- EXERCISE REQUIREMENTS
Only the lines from the first line of the data through the line containing "[(251,367),(259,363),(256,358),(248,362),(251,367)]" belong in the answer, transcribed exactly; pictures do not.

[Opening DATA PROVIDED section]

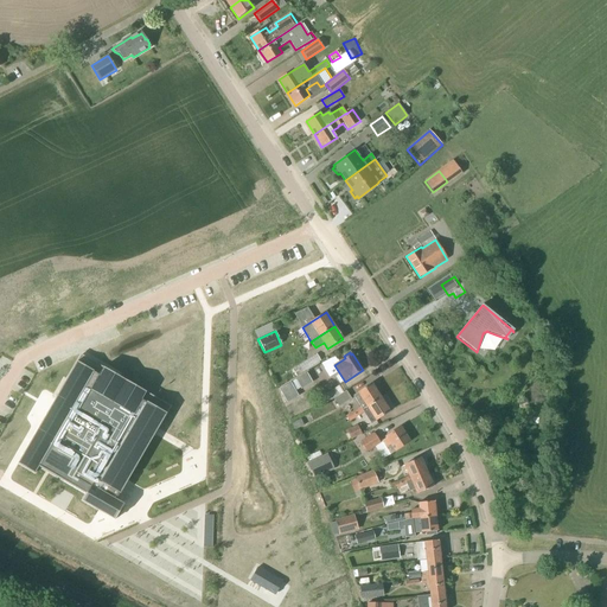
[(312,370),(319,366),(317,364),(320,362),(315,355),(292,370),(296,377),(311,368),(312,369),(312,370)]
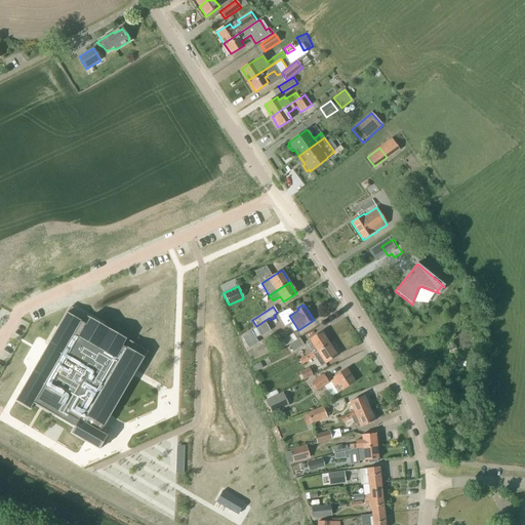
[(70,308),(34,369),(18,395),(14,401),(15,402),(30,410),(33,404),(74,428),(70,434),(98,450),(101,447),(106,439),(107,437),(101,433),(147,352),(70,308)]
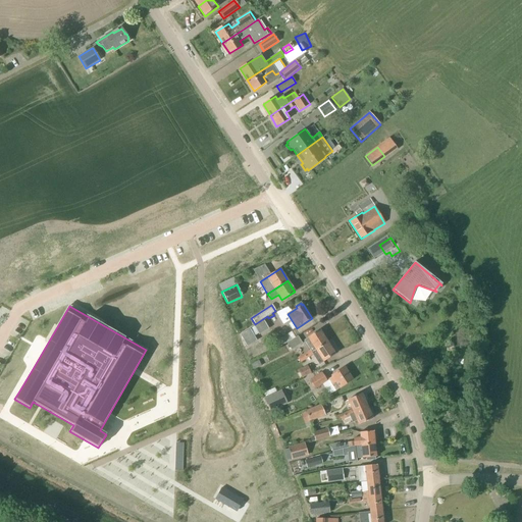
[(268,318),(268,317),(252,328),(255,332),(260,329),(262,331),(278,321),(274,315),(268,318)]
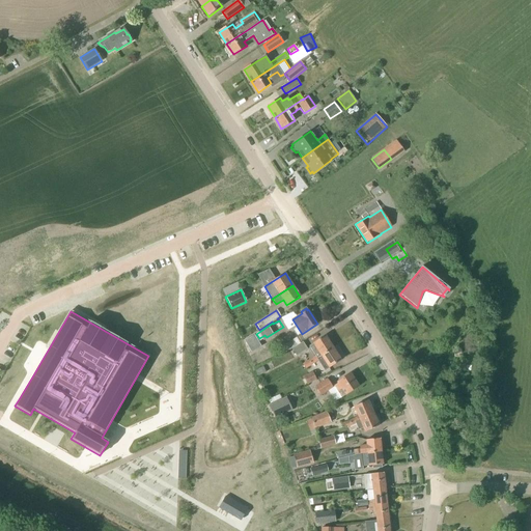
[(254,335),(244,341),(251,353),(260,346),(254,335)]
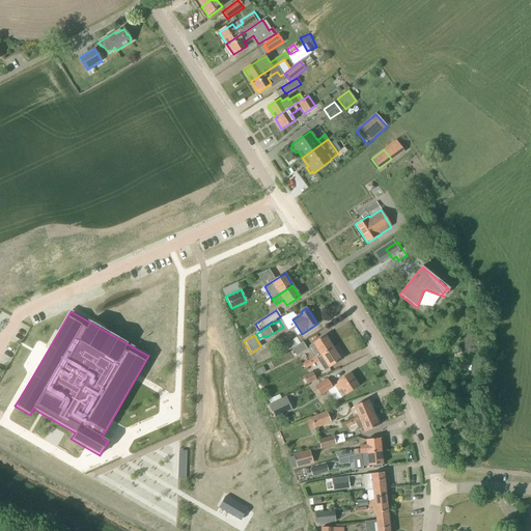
[(316,359),(317,359),(320,356),(333,347),(326,336),(313,343),(309,346),(314,356),(316,359)]
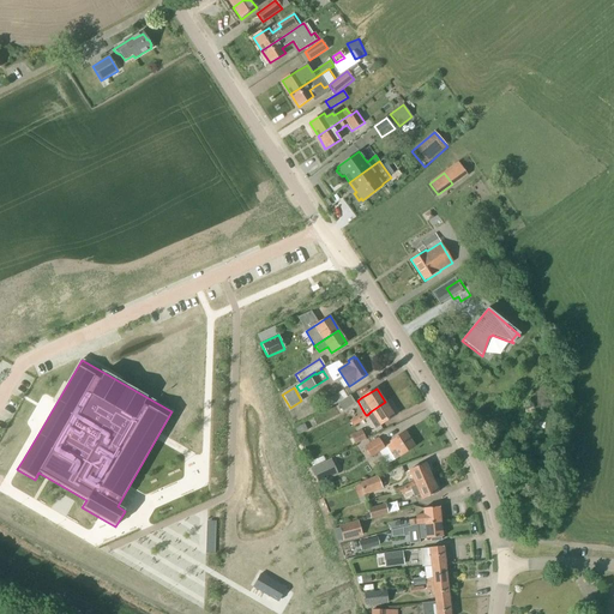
[(350,396),(337,404),(343,413),(355,404),(350,396)]
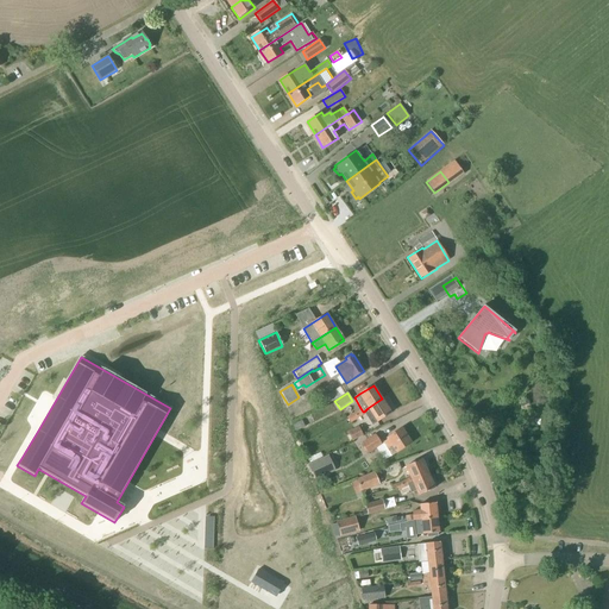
[(365,414),(364,414),(372,426),(377,424),(377,422),(391,413),(382,399),(368,408),(364,412),(365,414)]
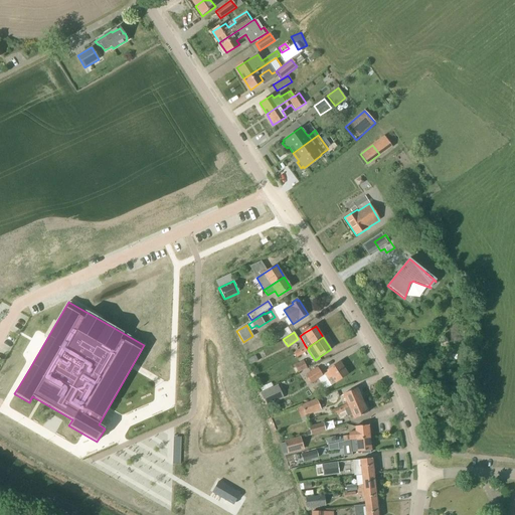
[(309,350),(308,348),(307,348),(305,345),(299,349),(301,352),(302,351),(303,353),(308,350),(309,350)]
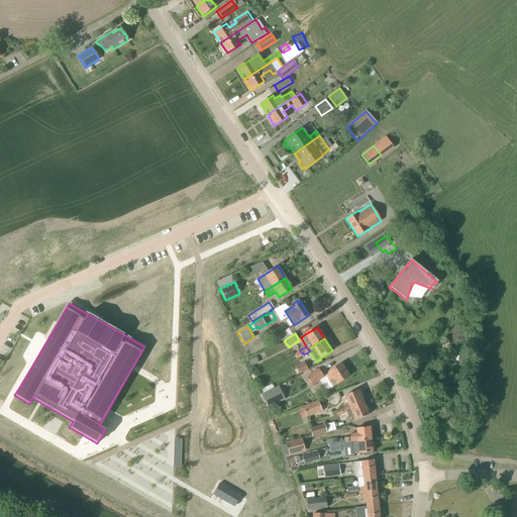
[(297,359),(304,354),(303,352),(302,353),(300,350),(294,354),(297,359)]
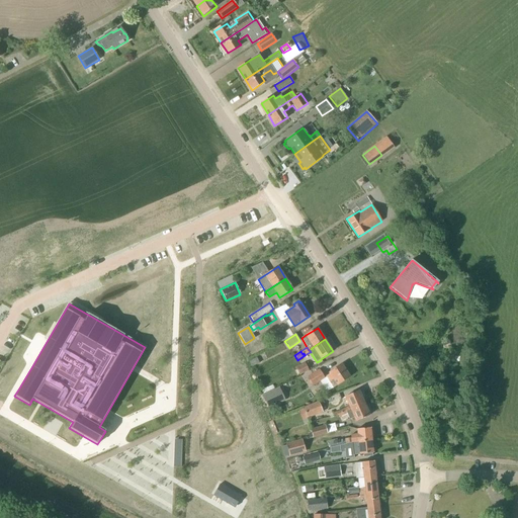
[(251,367),(259,363),(256,358),(248,362),(251,367)]
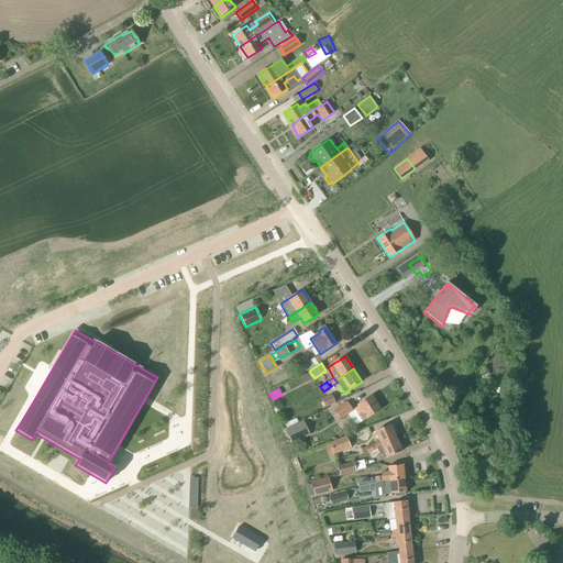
[(324,408),(335,404),(331,395),(321,399),(324,408)]
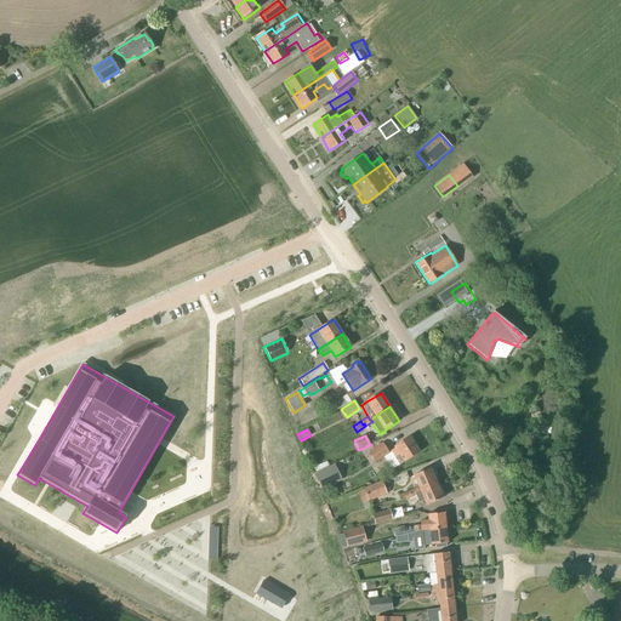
[(399,465),(420,451),(410,437),(394,446),(396,449),(391,451),(394,457),(399,465)]
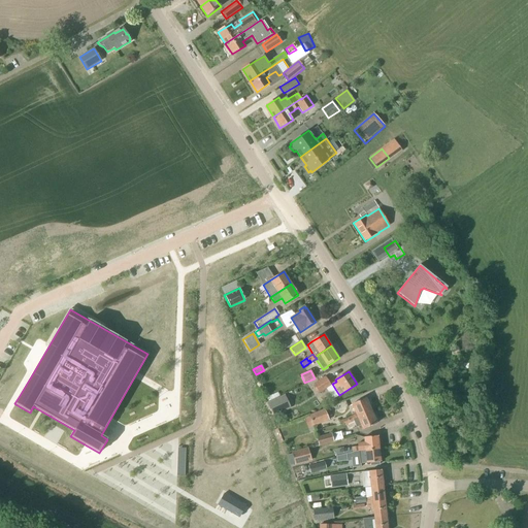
[(319,393),(330,386),(325,376),(312,384),(319,393)]
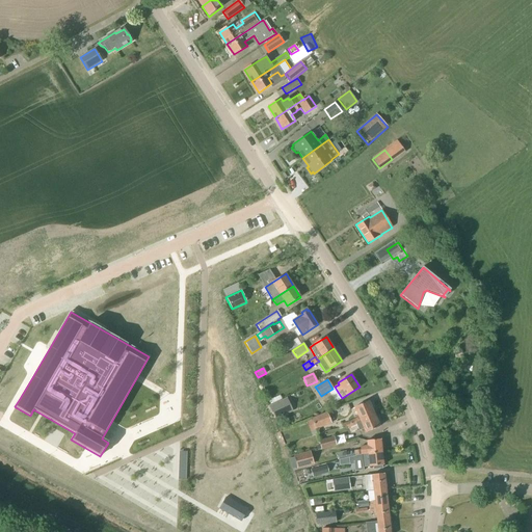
[(325,394),(331,409),(342,405),(340,398),(336,400),(333,392),(325,394)]
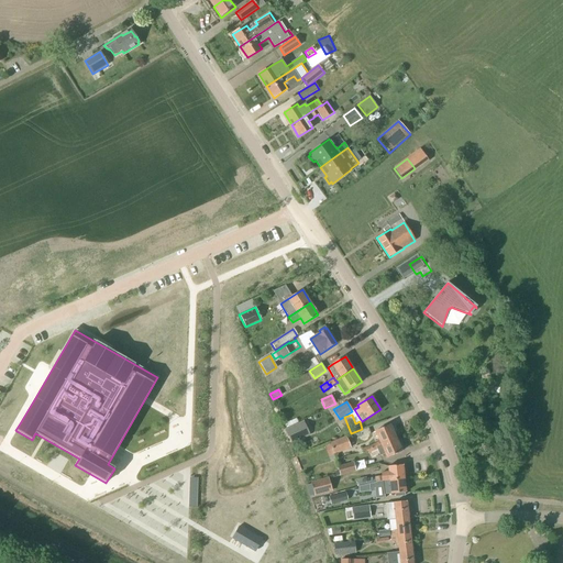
[(290,444),(309,434),(302,421),(284,430),(290,444)]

[Closing DATA PROVIDED section]

- YOUR SOLUTION
[(312,370),(319,366),(317,364),(320,362),(315,355),(292,370),(296,377),(311,368),(312,369),(312,370)]
[(70,308),(34,369),(18,395),(14,401),(15,402),(30,410),(33,404),(74,428),(70,434),(98,450),(101,447),(106,439),(107,437),(101,433),(147,352),(70,308)]
[(268,318),(268,317),(252,328),(255,332),(260,329),(262,331),(278,321),(274,315),(268,318)]
[(254,335),(244,341),(251,353),(260,346),(254,335)]
[(316,359),(317,359),(320,356),(333,347),(326,336),(313,343),(309,346),(314,356),(316,359)]
[(350,396),(337,404),(343,413),(355,404),(350,396)]
[(365,414),(364,414),(372,426),(377,424),(377,422),(391,413),(382,399),(368,408),(364,412),(365,414)]
[(309,350),(308,348),(307,348),(305,345),(299,349),(301,352),(302,351),(303,353),(308,350),(309,350)]
[(297,359),(304,354),(303,352),(302,353),(300,350),(294,354),(297,359)]
[(251,367),(259,363),(256,358),(248,362),(251,367)]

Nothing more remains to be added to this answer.